Collected data entries
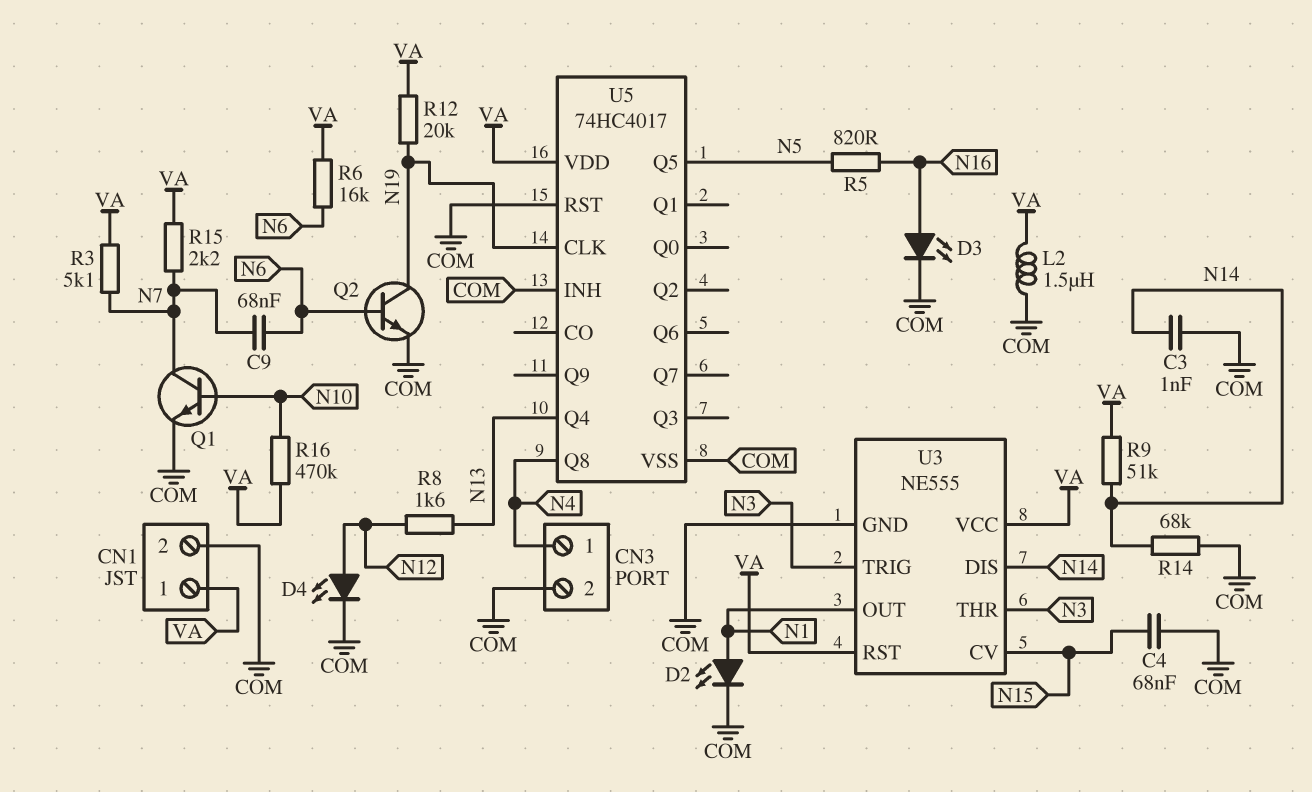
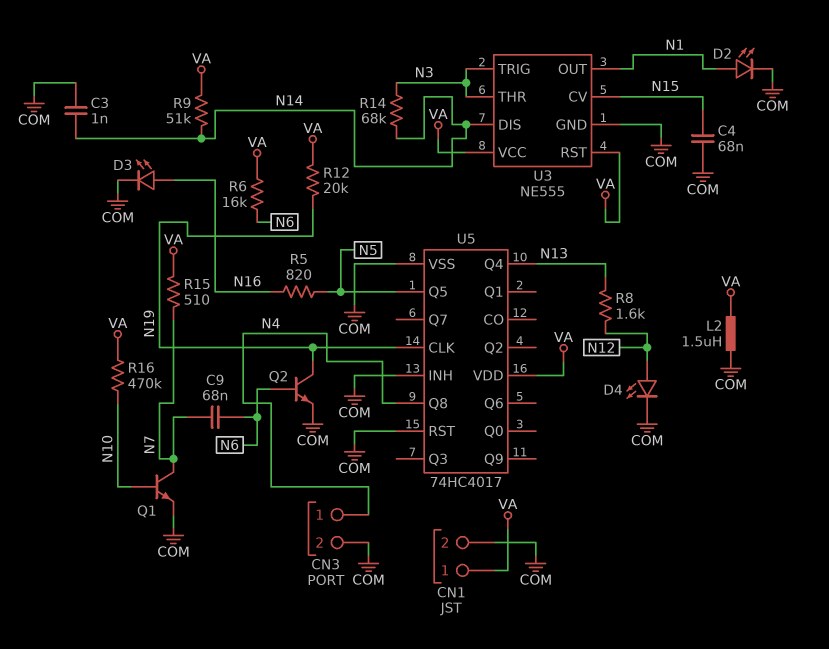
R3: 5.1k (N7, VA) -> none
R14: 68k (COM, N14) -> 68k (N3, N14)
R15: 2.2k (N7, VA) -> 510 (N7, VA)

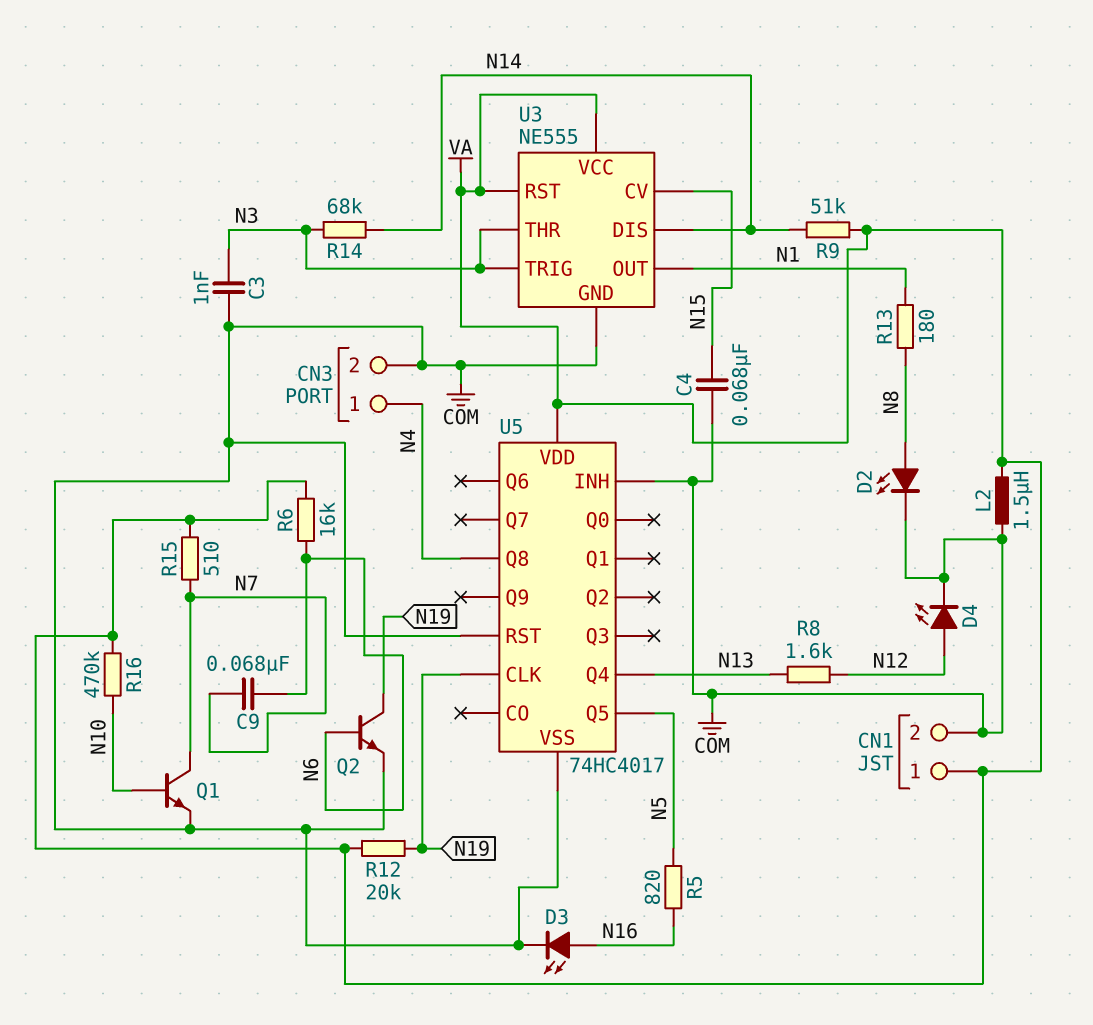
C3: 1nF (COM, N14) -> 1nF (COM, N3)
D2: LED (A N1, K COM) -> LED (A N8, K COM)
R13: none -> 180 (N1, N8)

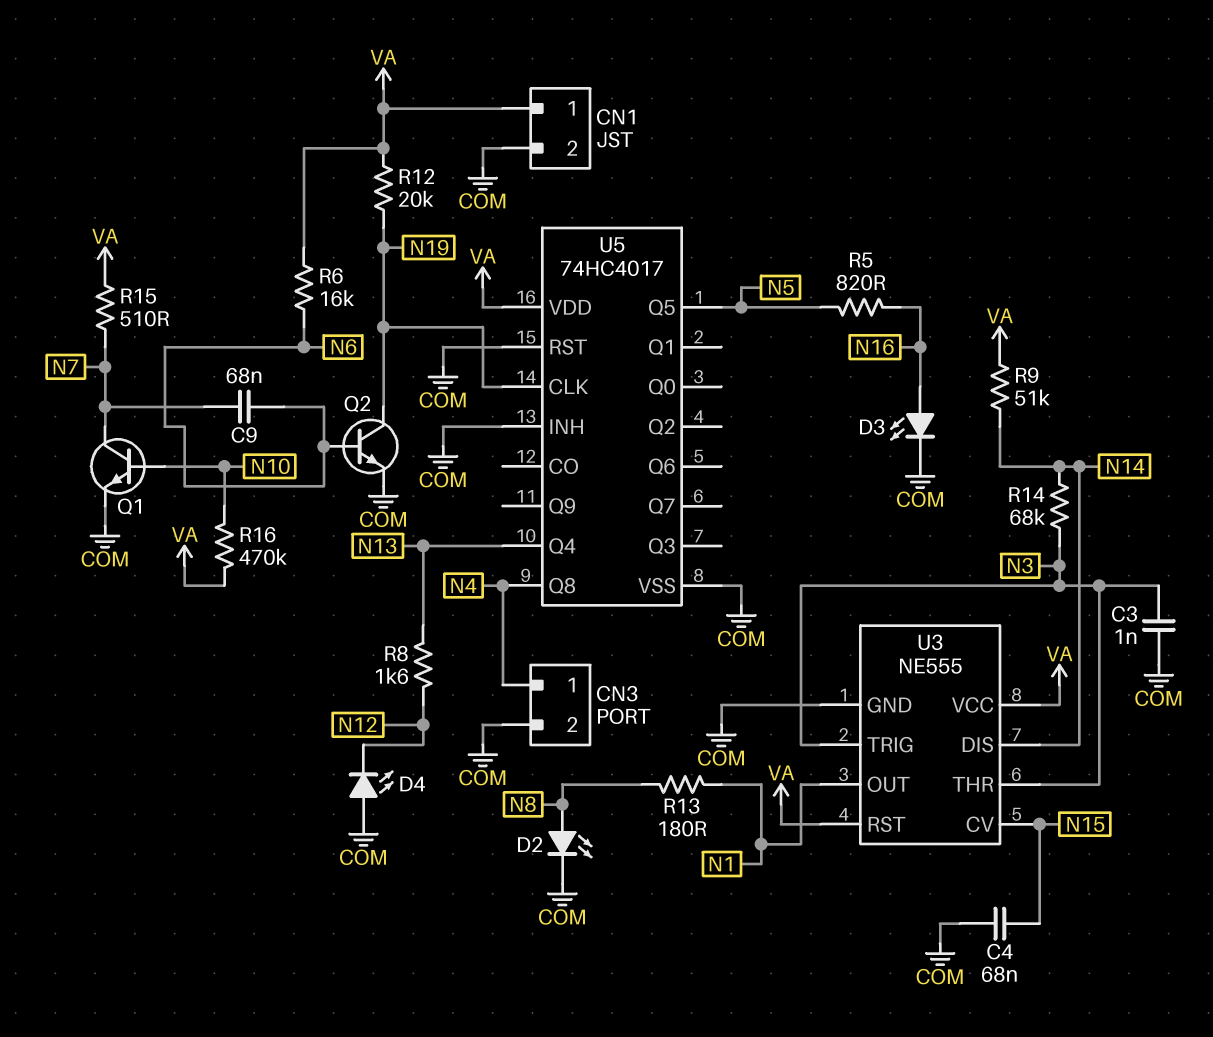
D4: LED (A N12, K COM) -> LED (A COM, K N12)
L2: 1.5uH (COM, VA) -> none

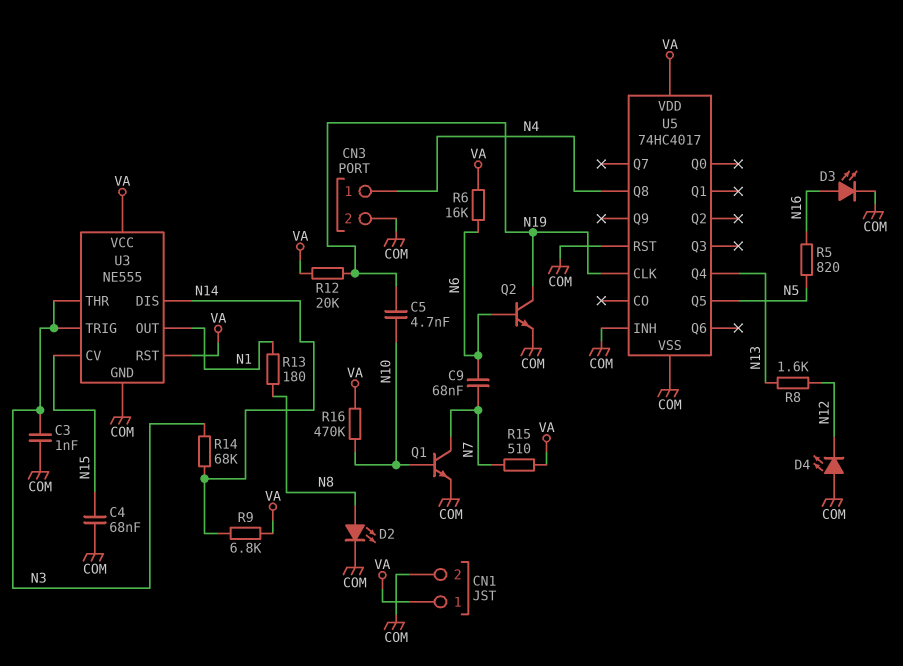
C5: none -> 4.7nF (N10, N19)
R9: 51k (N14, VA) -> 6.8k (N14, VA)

--

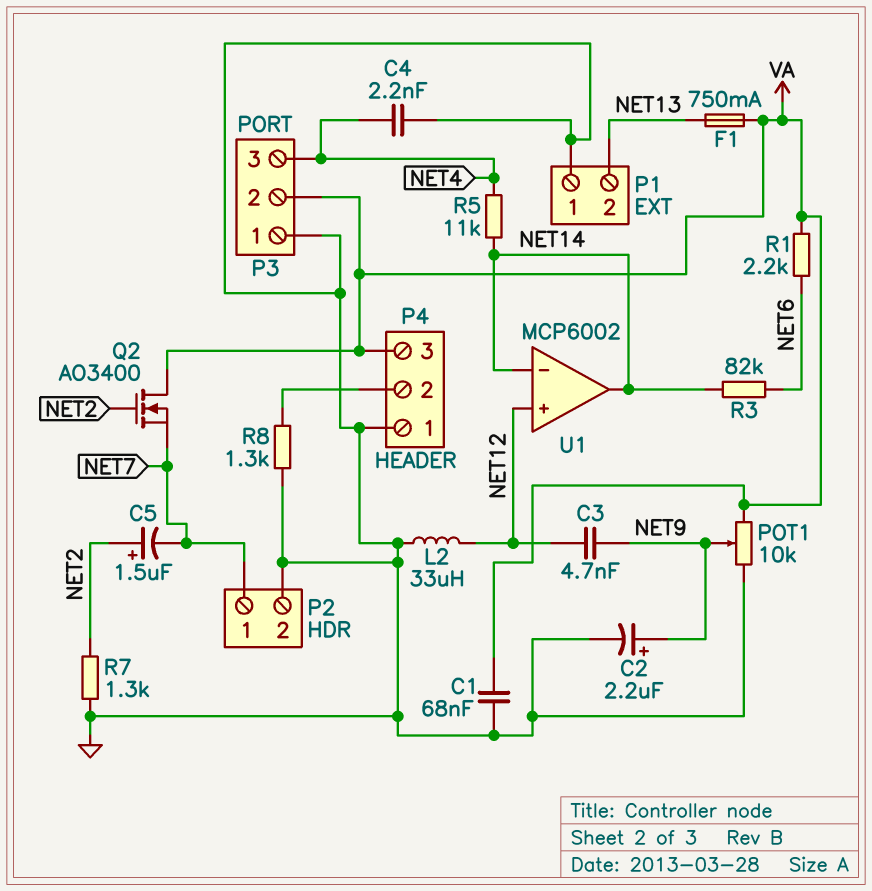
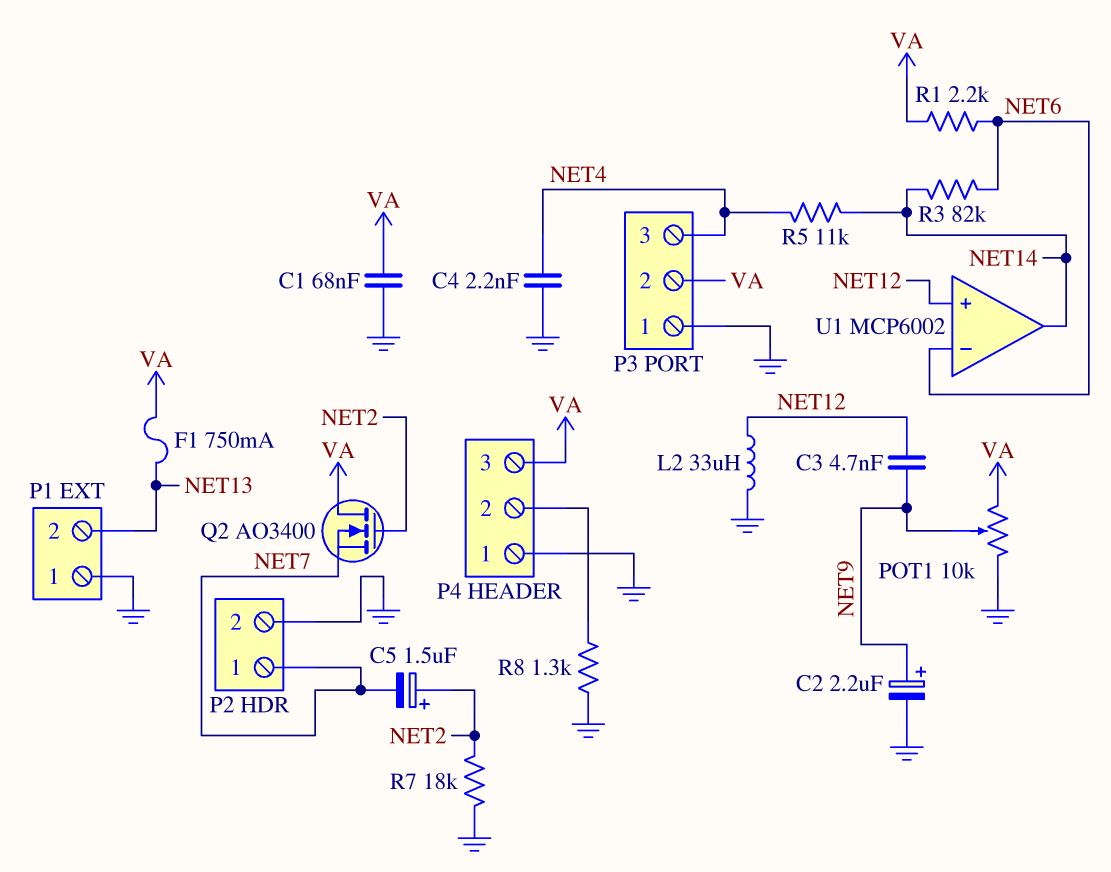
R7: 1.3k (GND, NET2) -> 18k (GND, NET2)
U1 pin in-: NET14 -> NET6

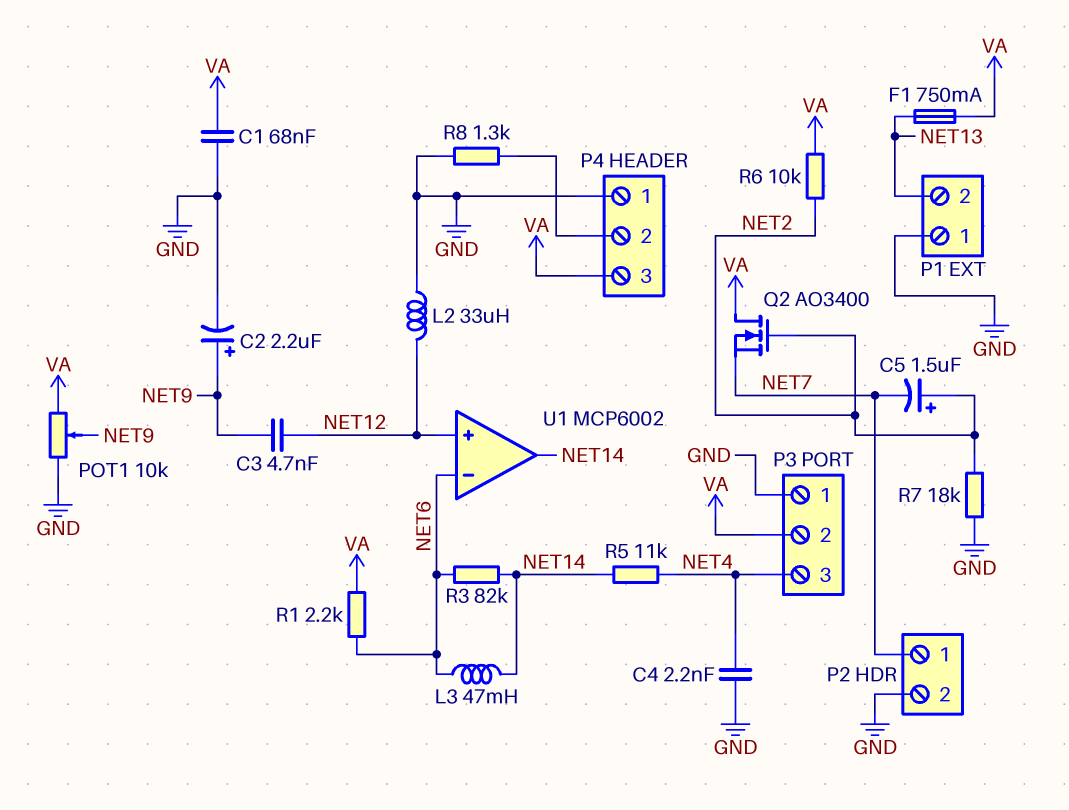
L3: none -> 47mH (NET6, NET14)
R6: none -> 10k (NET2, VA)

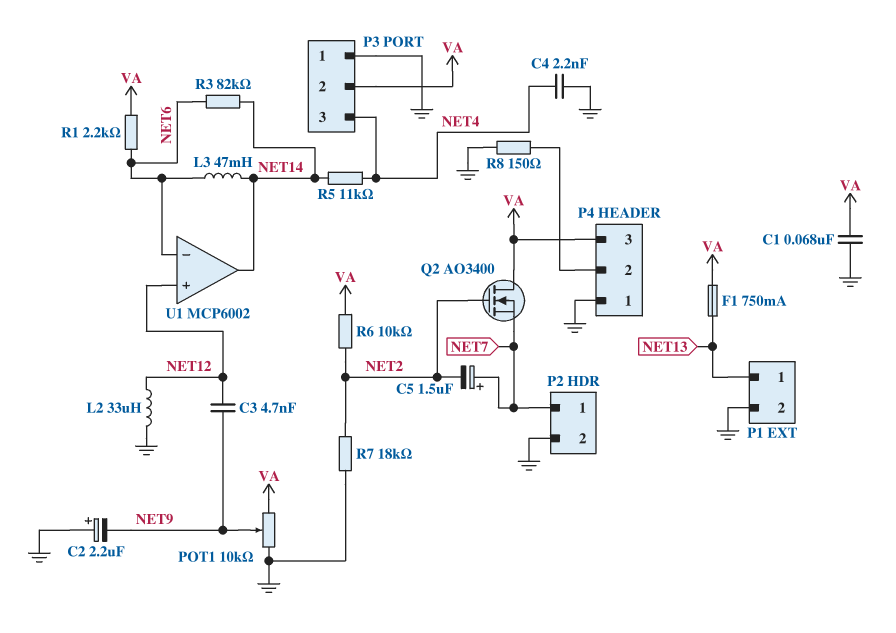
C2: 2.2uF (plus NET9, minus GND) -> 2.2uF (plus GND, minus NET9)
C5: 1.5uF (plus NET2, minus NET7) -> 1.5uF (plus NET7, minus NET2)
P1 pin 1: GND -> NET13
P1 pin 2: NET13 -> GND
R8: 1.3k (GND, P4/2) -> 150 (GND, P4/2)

WHAT YOU ARE ASKED TO DO
Copy every line where the word "plus" is present in the entries above.

WRITTEN ANSWER
C2: 2.2uF (plus NET9, minus GND) -> 2.2uF (plus GND, minus NET9)
C5: 1.5uF (plus NET2, minus NET7) -> 1.5uF (plus NET7, minus NET2)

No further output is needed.